## THE PROBLEM
Return each line from the items below that contains the string "markup", copied in full. Case counts.

## GIVEN INFORMATION
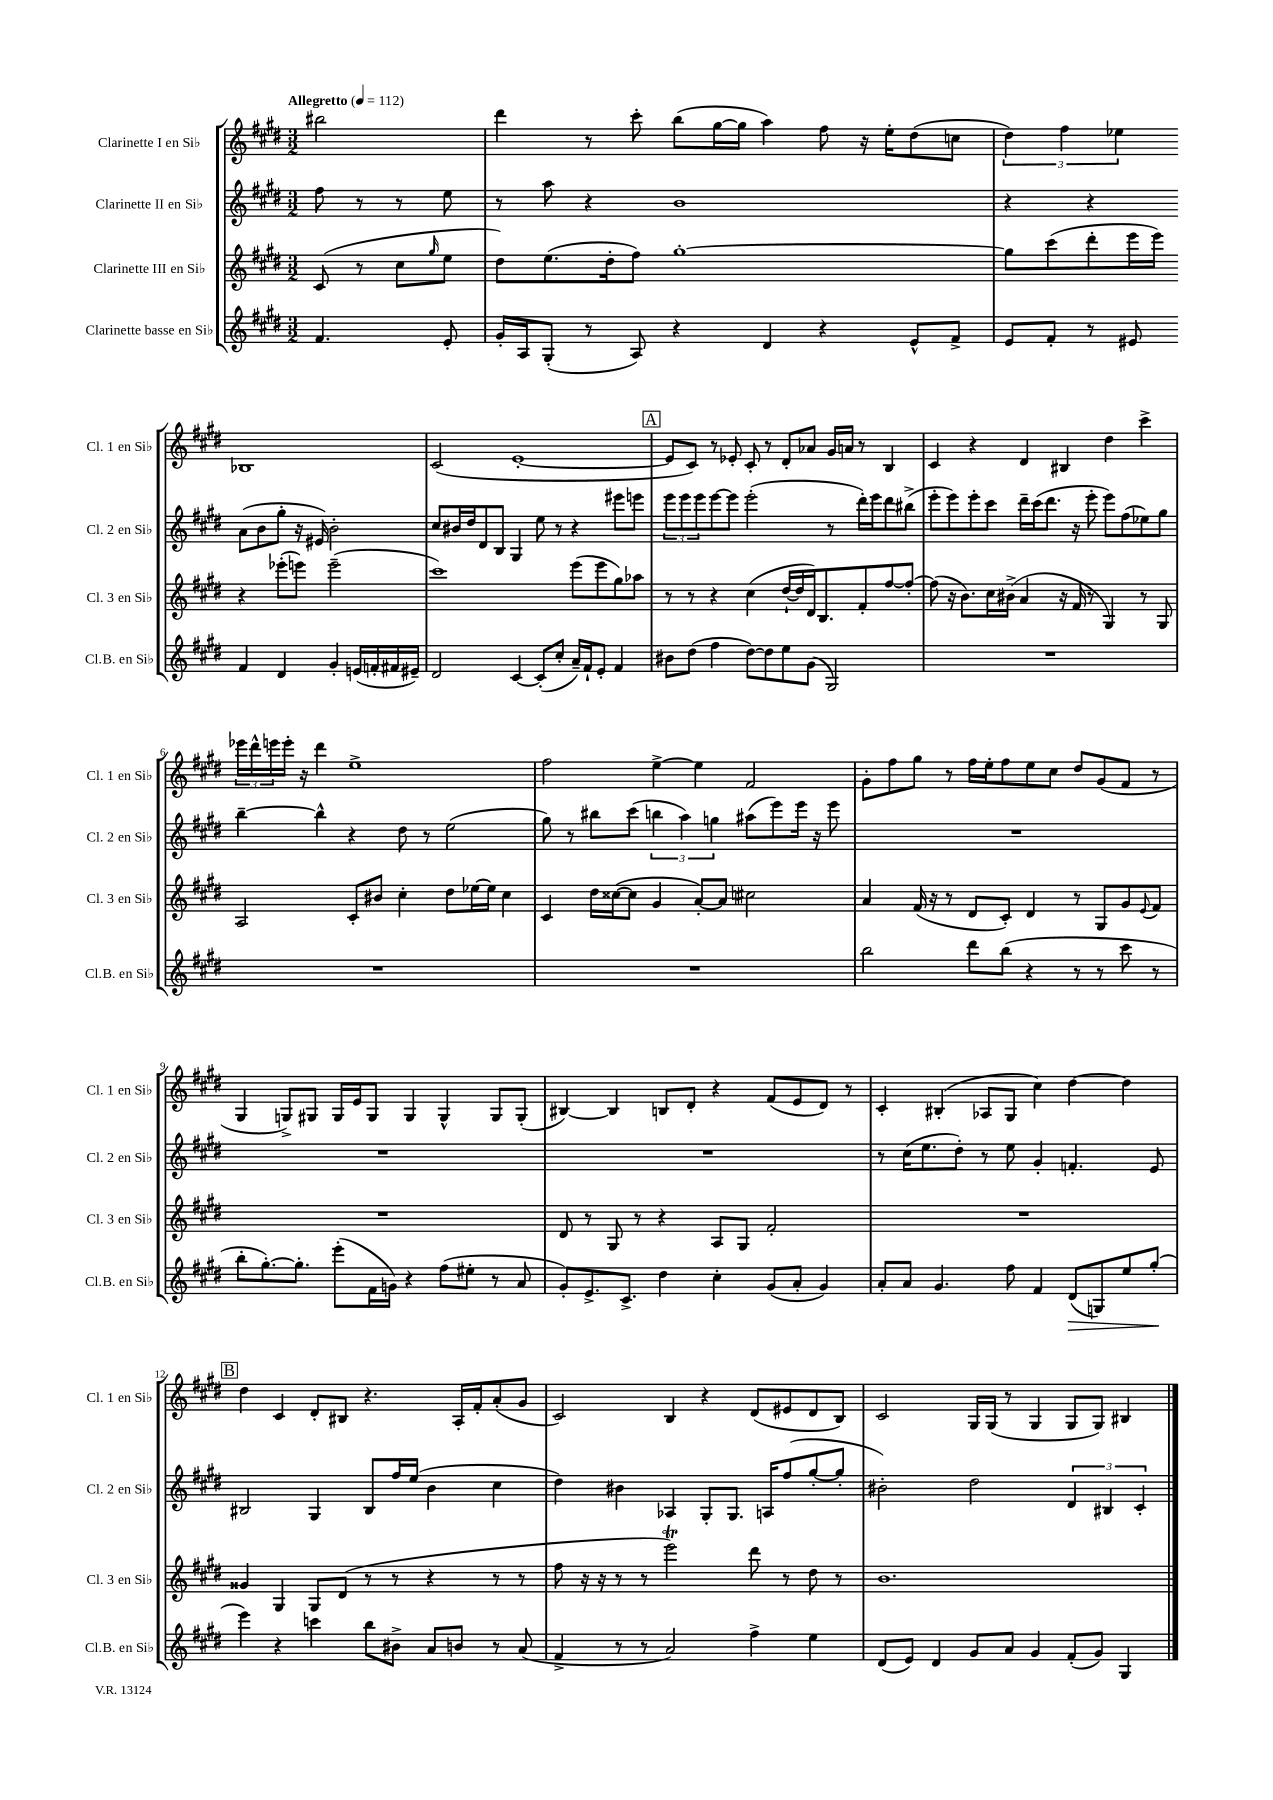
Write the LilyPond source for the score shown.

<<
\new StaffGroup <<
\new Staff = "s0" \with { instrumentName = "Clarinette I en Sib" shortInstrumentName = "Cl. 1 en Sib" } {
    \clef treble \key e \major \numericTimeSignature \time 3/2 \partial 2 \tempo "Allegretto" 4 = 112
    bis''2 |
    dis'''4 r8 cis'''8-. b''8( gis''16~ gis''16 a''4) fis''8 r16 e''16-. dis''8( c''8 |
    \tuplet 3/2 { dis''4) fis''4 ees''4 } bes1 |
    cis'2( e'1~-. |
    \mark \markup { \box "A" } e'8 cis'8) r8 ees'8-. cis'8-. r8 dis'8-. aes'8 gis'16 a'16 r8 b4 |
    cis'4 r4 dis'4 bis4 dis''4 cis'''4-> |
    \tuplet 3/2 { ees'''16 dis'''16-^ e'''16 } e'''16-. r16 dis'''4 e''1-> |
    fis''2 e''4~-> e''4 fis'2 |
    gis'8-. fis''8 gis''8 r8 fis''16 e''16-. fis''8 e''8 cis''8 dis''8 gis'8( fis'8 r8 |
    gis4 g8->) gis8 gis16 e'16 gis8 gis4 gis4-^ gis8 gis8-.( |
    bis4~) bis4 b8 dis'8-. r4 fis'8( e'8 dis'8) r8 |
    cis'4-. bis4-.( aes8 gis8 cis''4) dis''4~ dis''4 |
    \mark \markup { \box "B" } dis''4 cis'4 dis'8-. bis8 r4. a16-. fis'16-. a'8-.( gis'8 |
    cis'2) b4 r4 dis'8( eis'8 dis'8 b8) |
    cis'2 gis16 gis16( r8 gis4 gis8 gis8) bis4 \bar "|." |
}
\new Staff = "s1" \with { instrumentName = "Clarinette II en Sib" shortInstrumentName = "Cl. 2 en Sib" } {
    \clef treble \key e \major \numericTimeSignature \time 3/2 \partial 2
    fis''8 r8 r8 e''8 |
    r8 a''8 r4 b'1 |
    r4 r4 a'8( b'8 gis''8-. r16 eis'16) b'2-. |
    cis''8 bis'16 dis''16 dis'8 b8 gis4 e''8 r8 r4 eis'''8 e'''8 |
    \mark \markup { \box "A" } \tuplet 3/2 { e'''8 e'''8 e'''8 } e'''8~ e'''8 e'''2-.( r8 dis'''16-.) e'''16 dis'''8 bis''8->( |
    e'''8-. e'''8) e'''8-. cis'''8 dis'''16-- cis'''16( dis'''8. r16 e'''8-. e'''8) fis''8( ees''8) gis''8 |
    b''4~-- b''4-^ r4 dis''8 r8 e''2( |
    gis''8) r8 bis''8 cis'''8( \tuplet 3/2 { b''4 a''4) g''4 } ais''8( e'''8) e'''16 r16 e'''8 |
    R1. |
    R1. |
    R1. |
    r8 cis''16( e''8. dis''8-.) r8 e''8 gis'4-. f'4.-. e'8 |
    \mark \markup { \box "B" } bis2 gis4 bis8 fis''16 e''16( b'4 cis''4 |
    dis''4) bis'4 aes4 gis8-. gis8. a16 fis''8( gis''8~-. gis''8-. |
    bis'2-.) dis''2 \tuplet 3/2 { dis'4 bis4 cis'4-. } \bar "|." |
}
\new Staff = "s2" \with { instrumentName = "Clarinette III en Sib" shortInstrumentName = "Cl. 3 en Sib" } {
    \clef treble \key e \major \numericTimeSignature \time 3/2 \partial 2
    cis'8( r8 cis''8 \grace { gis''16 } e''8 |
    dis''8) e''8.( dis''16-. fis''8) gis''1~-. |
    gis''8 cis'''8( dis'''8-. e'''16 e'''16) r4 ees'''8-.( e'''8) e'''2--( |
    cis'''1) e'''8( e'''8 gis''8) aes''8 |
    \mark \markup { \box "A" } r8 r8 r4 cis''4( dis''16~-! dis''16 dis'16) b8. fis'8-. fis''8~ fis''8~-. |
    fis''8( r16 b'8.) cis''16 bis'16->( a'4 r16 fis'16 r8 gis4) r8 gis8 |
    a2 cis'8-. bis'8 cis''4-. dis''8 ees''16~ ees''16 cis''4 |
    cis'4 dis''16 cisis''16~( cisis''8 gis'4 a'8~-.) a'8 cis''2 |
    a'4 fis'16( r16 r8 dis'8 cis'8-.) dis'4 r8 gis8 gis'8 \appoggiatura { e'8 } fis'8 |
    R1. |
    dis'8 r8 gis8 r8 r4 a8 gis8 fis'2-. |
    R1. |
    \mark \markup { \box "B" } gisis'4 gis4 gis8 dis'8( r8 r8 r4 r8 r8 |
    fis''8 r16 r16 r8 r8 e'''2\trill) dis'''8 r8 dis''8 r8 |
    b'1. \bar "|." |
}
\new Staff = "s3" \with { instrumentName = "Clarinette basse en Sib" shortInstrumentName = "Cl.B. en Sib" } {
    \clef treble \key e \major \numericTimeSignature \time 3/2 \partial 2
    fis'4. e'8-. |
    gis'16-. a16 gis8-.( r8 a8) r4 dis'4 r4 e'8-^ fis'8-> |
    e'8 fis'8-. r8 eis'8 fis'4 dis'4 gis'4-. e'16( f'16-. fis'16 eis'16--) |
    dis'2 cis'4~ cis'8-.( cis''8-. a'16--) fis'16-! e'8-. fis'4 |
    \mark \markup { \box "A" } bis'8 dis''8( fis''4 dis''8~) dis''8 e''8 gis'8( gis2) |
    R1. |
    R1. |
    R1. |
    b''2 dis'''8 b''8( r4 r8 r8 cis'''8 r8 |
    b''8-. gis''8.~-.) gis''8.-. e'''8-.( fis'16 g'16) r4 fis''8( eis''8-. r8 a'8 |
    gis'8-.) e'8.-> cis'8.-> dis''4 cis''4-. gis'8( a'8-. gis'4) |
    a'8-. a'8 gis'4. fis''8 fis'4 dis'8\>( g8) e''8 gis''8-.\!( |
    \mark \markup { \box "B" } e'''4) r4 c'''4 b''8 bis'8-> a'8 b'8 r8 a'8( |
    fis'4-> r8 r8 a'2) fis''4-> e''4 |
    dis'8( e'8) dis'4 gis'8 a'8 gis'4 fis'8-.( gis'8) gis4 \bar "|." |
}
>>
>>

## CORRECT ANSWER
    \mark \markup { \box "A" } e'8 cis'8) r8 ees'8-. cis'8-. r8 dis'8-. aes'8 gis'16 a'16 r8 b4 |
    \mark \markup { \box "B" } dis''4 cis'4 dis'8-. bis8 r4. a16-. fis'16-. a'8-.( gis'8 |
    \mark \markup { \box "A" } \tuplet 3/2 { e'''8 e'''8 e'''8 } e'''8~ e'''8 e'''2-.( r8 dis'''16-.) e'''16 dis'''8 bis''8->( |
    \mark \markup { \box "B" } bis2 gis4 bis8 fis''16 e''16( b'4 cis''4 |
    \mark \markup { \box "A" } r8 r8 r4 cis''4( dis''16~-! dis''16 dis'16) b8. fis'8-. fis''8~ fis''8~-. |
    \mark \markup { \box "B" } gisis'4 gis4 gis8 dis'8( r8 r8 r4 r8 r8 |
    \mark \markup { \box "A" } bis'8 dis''8( fis''4 dis''8~) dis''8 e''8 gis'8( gis2) |
    \mark \markup { \box "B" } e'''4) r4 c'''4 b''8 bis'8-> a'8 b'8 r8 a'8( |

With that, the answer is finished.